- [PROBLEM TO SOLVE]
Nothing outside the stretch is wanted. Repeat exactly the lines of the listing below from the one that contains "U15: NAND CD4011" through the one that contains "U20: NAND 74HC00", both ends included.

- [THE DATA]
┄┄┄┄┄┄┄┄┄┄

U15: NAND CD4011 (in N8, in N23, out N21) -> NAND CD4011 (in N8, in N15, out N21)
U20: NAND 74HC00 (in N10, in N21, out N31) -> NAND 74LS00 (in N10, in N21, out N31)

┄┄┄┄┄┄┄┄┄┄

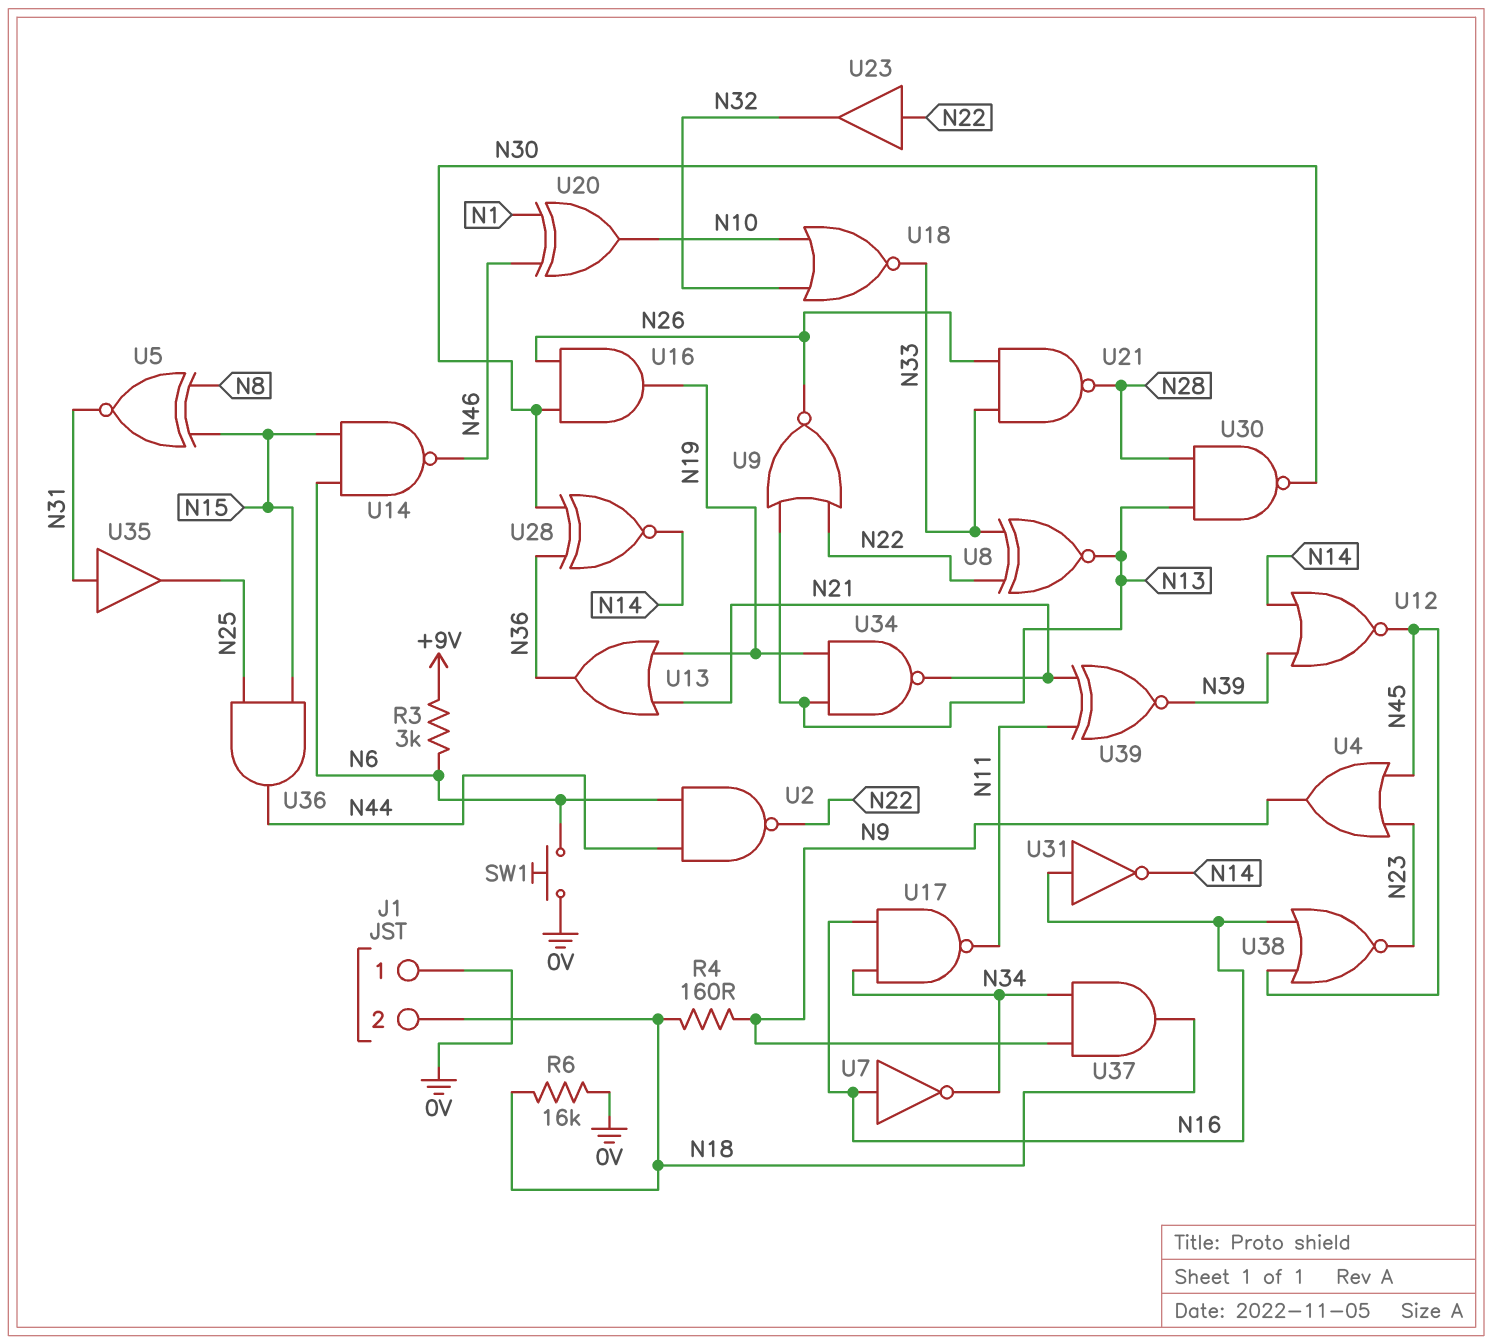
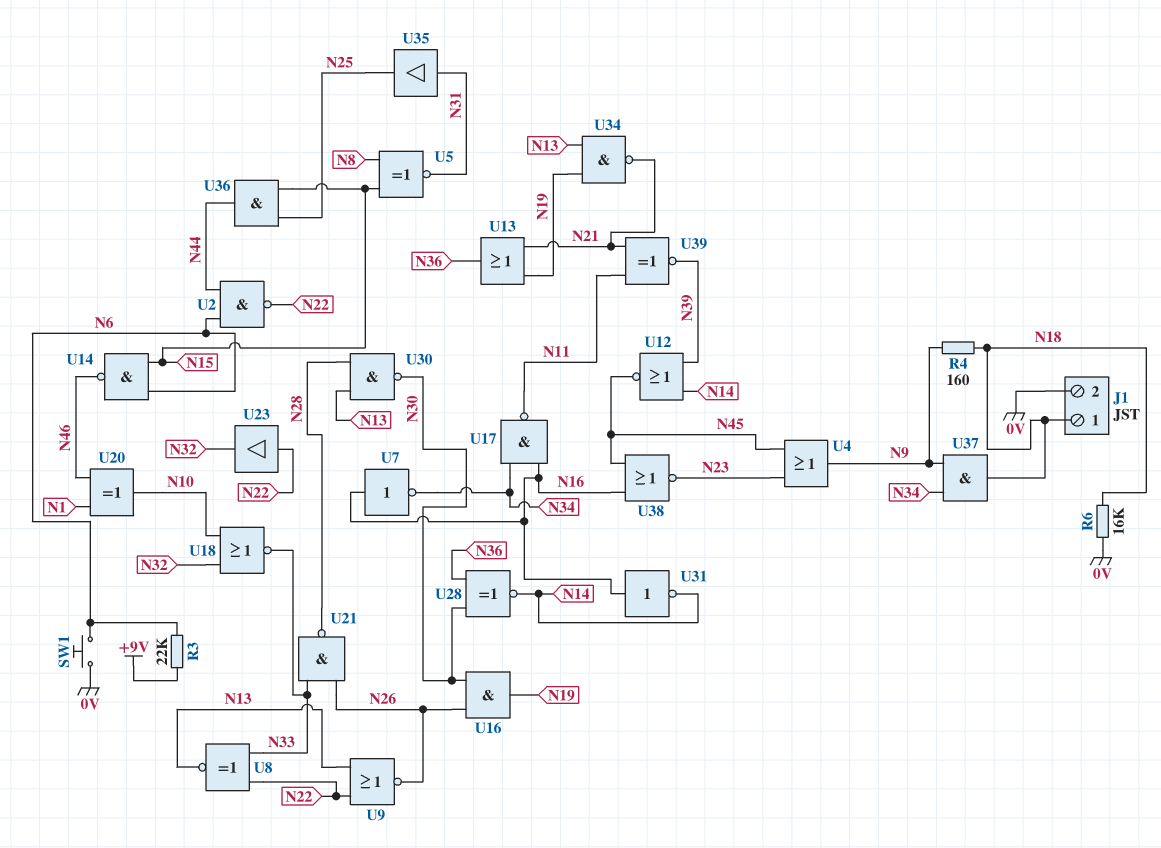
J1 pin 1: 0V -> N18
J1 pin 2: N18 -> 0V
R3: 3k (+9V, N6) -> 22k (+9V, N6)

┄┄┄┄┄┄┄┄┄┄

- [ANSWER TO THIS EXERCISE]
U15: NAND CD4011 (in N8, in N23, out N21) -> NAND CD4011 (in N8, in N15, out N21)
U20: NAND 74HC00 (in N10, in N21, out N31) -> NAND 74LS00 (in N10, in N21, out N31)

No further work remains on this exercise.